═════ Exercise data ═════
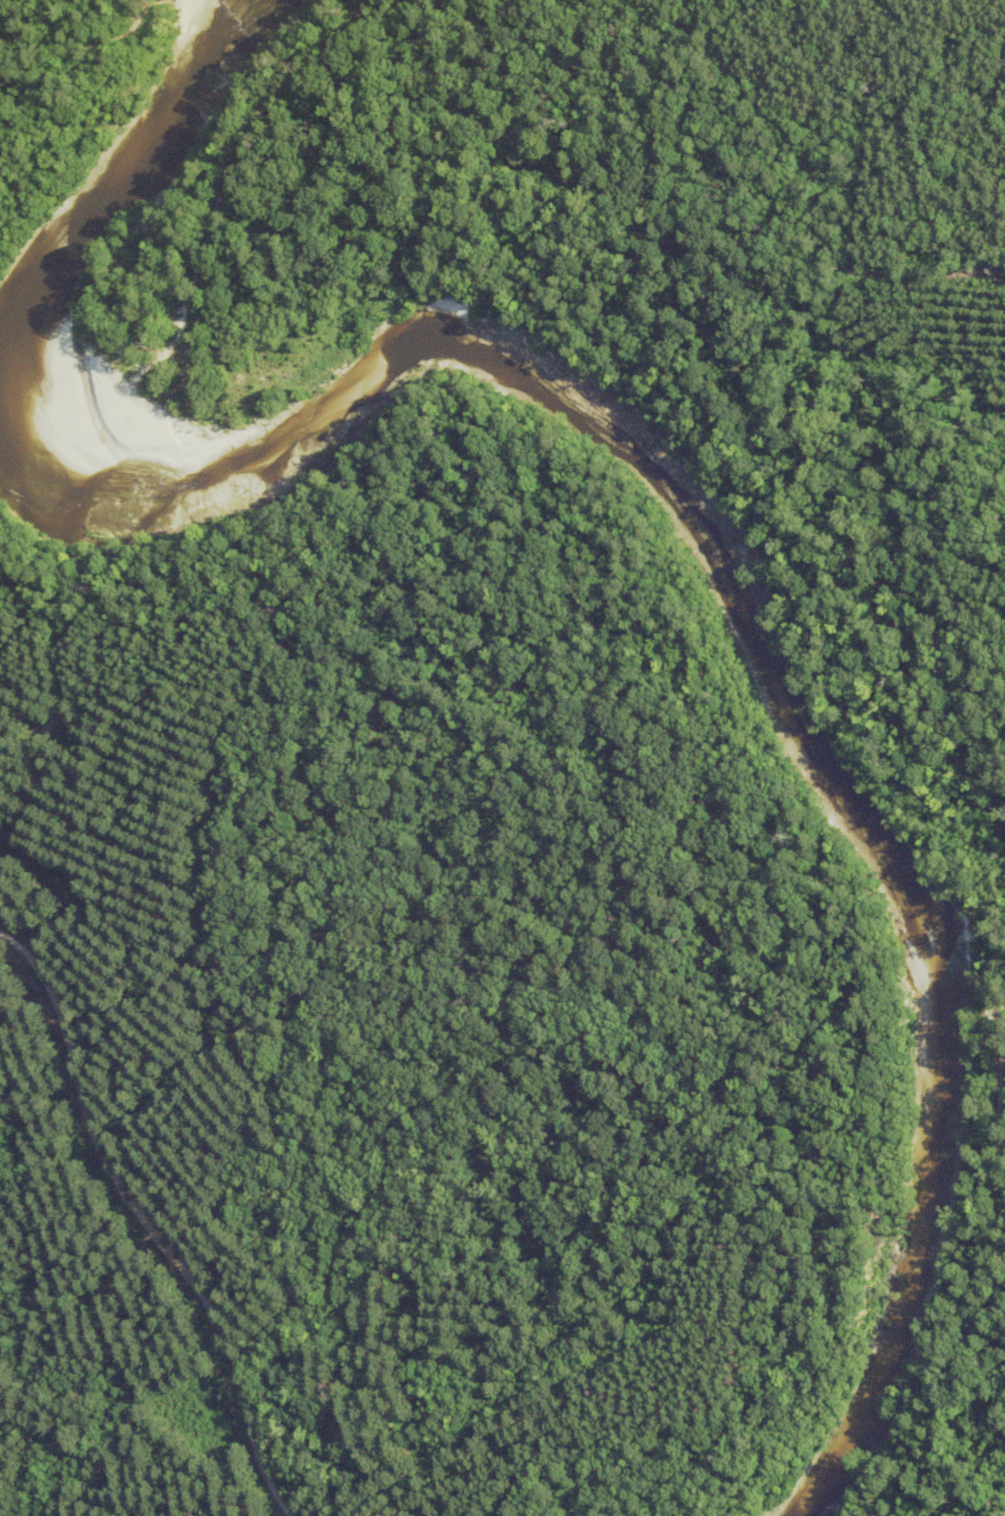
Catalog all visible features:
road: (257, 126)
river: (114, 179)
river: (746, 629)
road: (145, 1225)

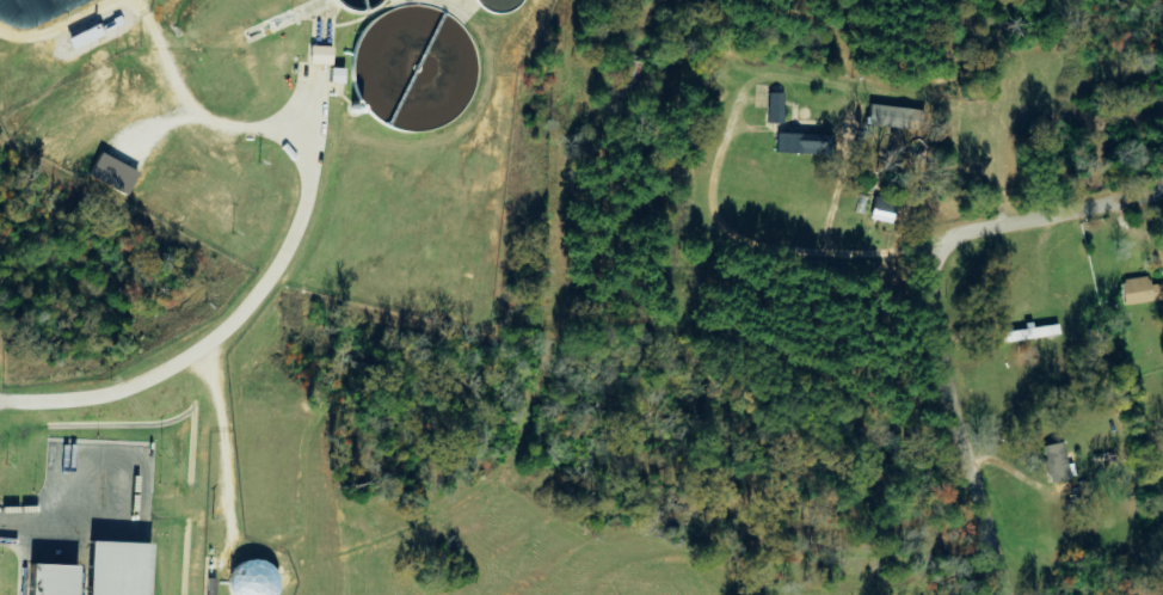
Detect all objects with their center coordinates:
building: (84, 37)
building: (320, 55)
building: (337, 76)
building: (775, 108)
building: (896, 118)
building: (801, 144)
building: (113, 174)
building: (883, 209)
building: (1141, 291)
road: (939, 311)
road: (138, 454)
building: (1056, 463)
road: (41, 535)
building: (117, 569)
building: (253, 579)
building: (52, 580)

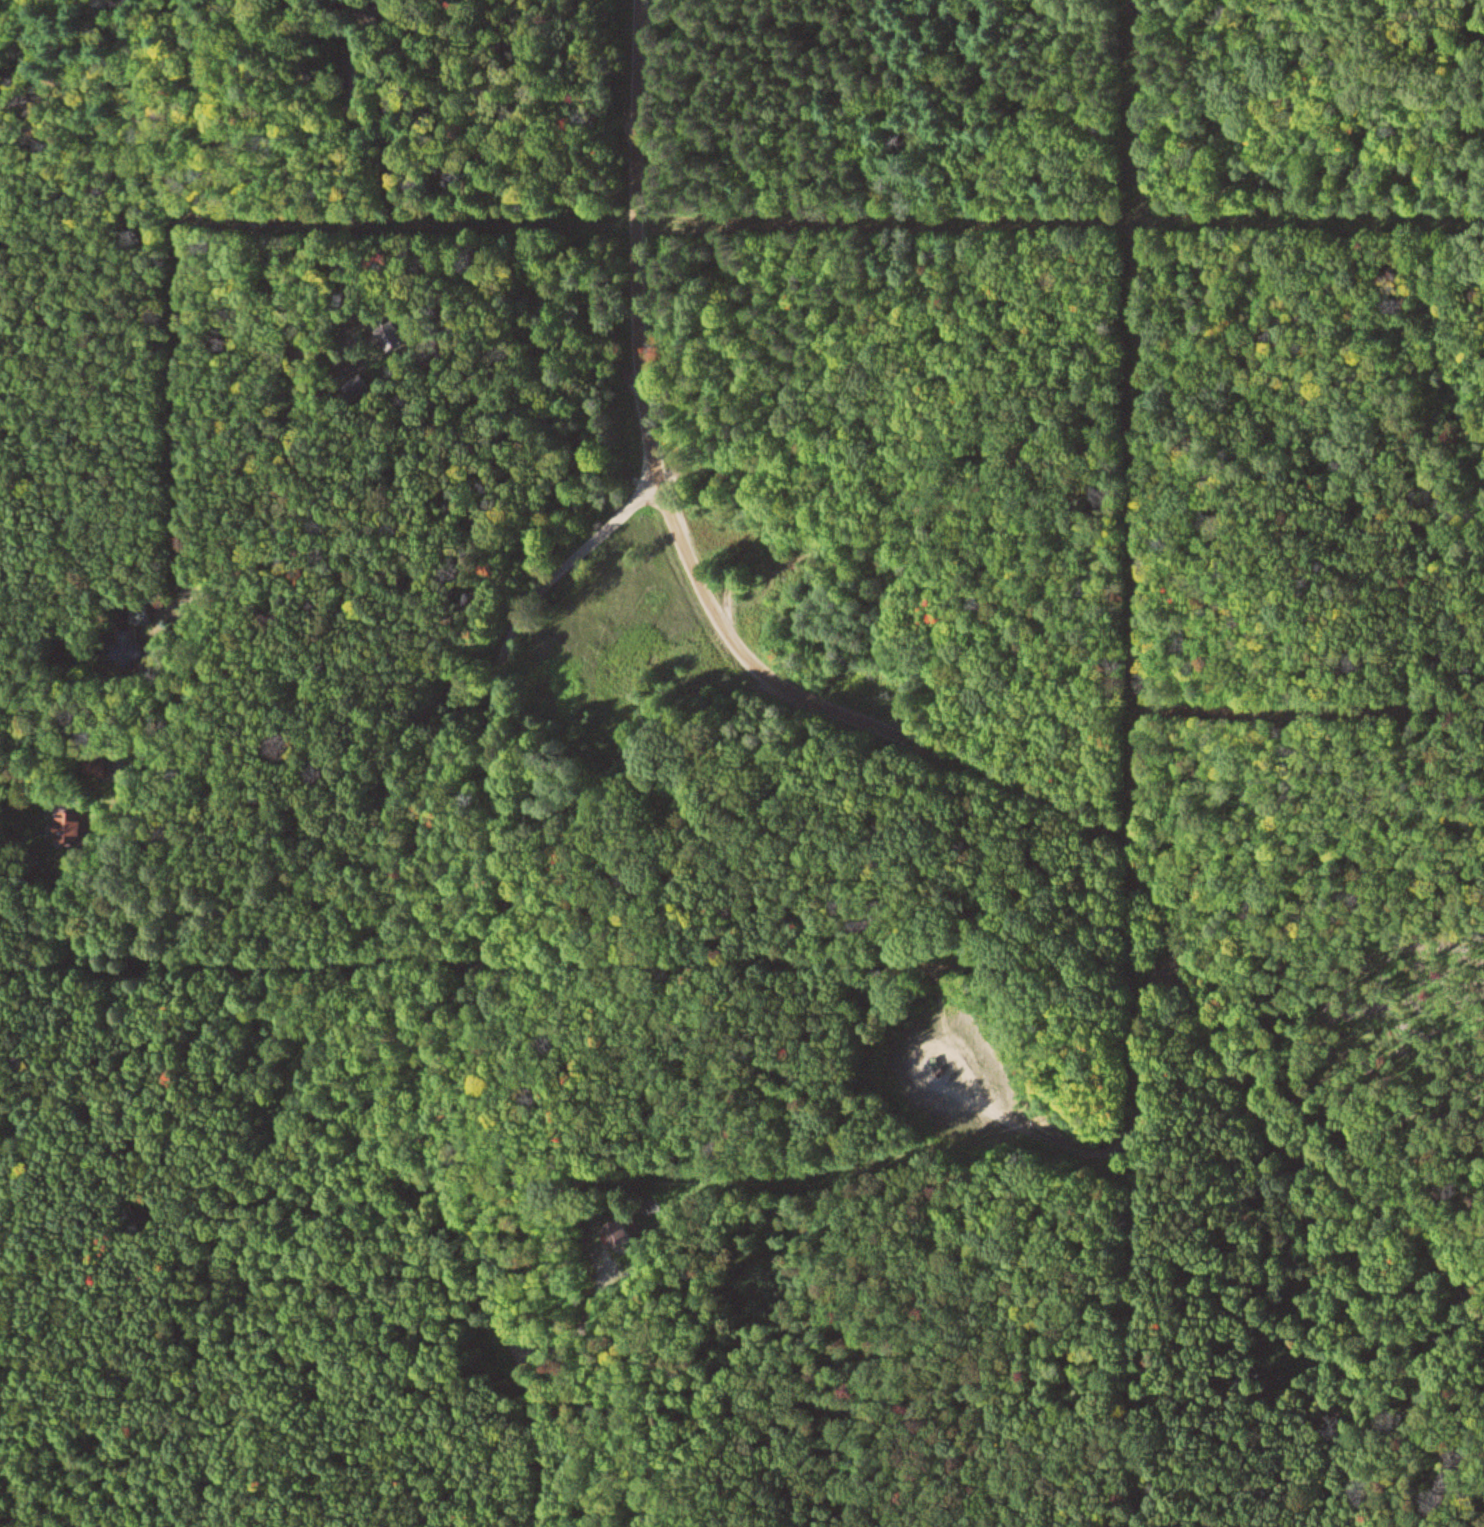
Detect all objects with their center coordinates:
road: (288, 266)
road: (903, 732)
road: (476, 985)
petroleum well: (950, 1070)
road: (1050, 1142)
road: (1332, 1341)

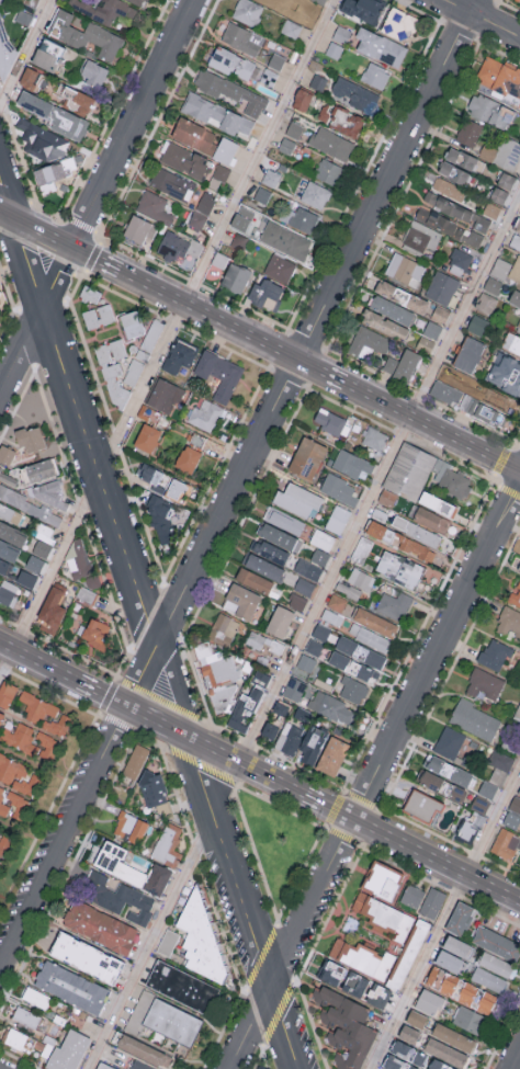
═════
### Task to carry out
Verbatim output of every entry above is required, though pictures are to be left out.

### Response area
Catalog all visible features:
road: (257, 126)
river: (114, 179)
river: (746, 629)
road: (145, 1225)

Detect all objects with their center coordinates:
building: (84, 37)
building: (320, 55)
building: (337, 76)
building: (775, 108)
building: (896, 118)
building: (801, 144)
building: (113, 174)
building: (883, 209)
building: (1141, 291)
road: (939, 311)
road: (138, 454)
building: (1056, 463)
road: (41, 535)
building: (117, 569)
building: (253, 579)
building: (52, 580)

Detect all objects with their center coordinates:
road: (288, 266)
road: (903, 732)
road: (476, 985)
petroleum well: (950, 1070)
road: (1050, 1142)
road: (1332, 1341)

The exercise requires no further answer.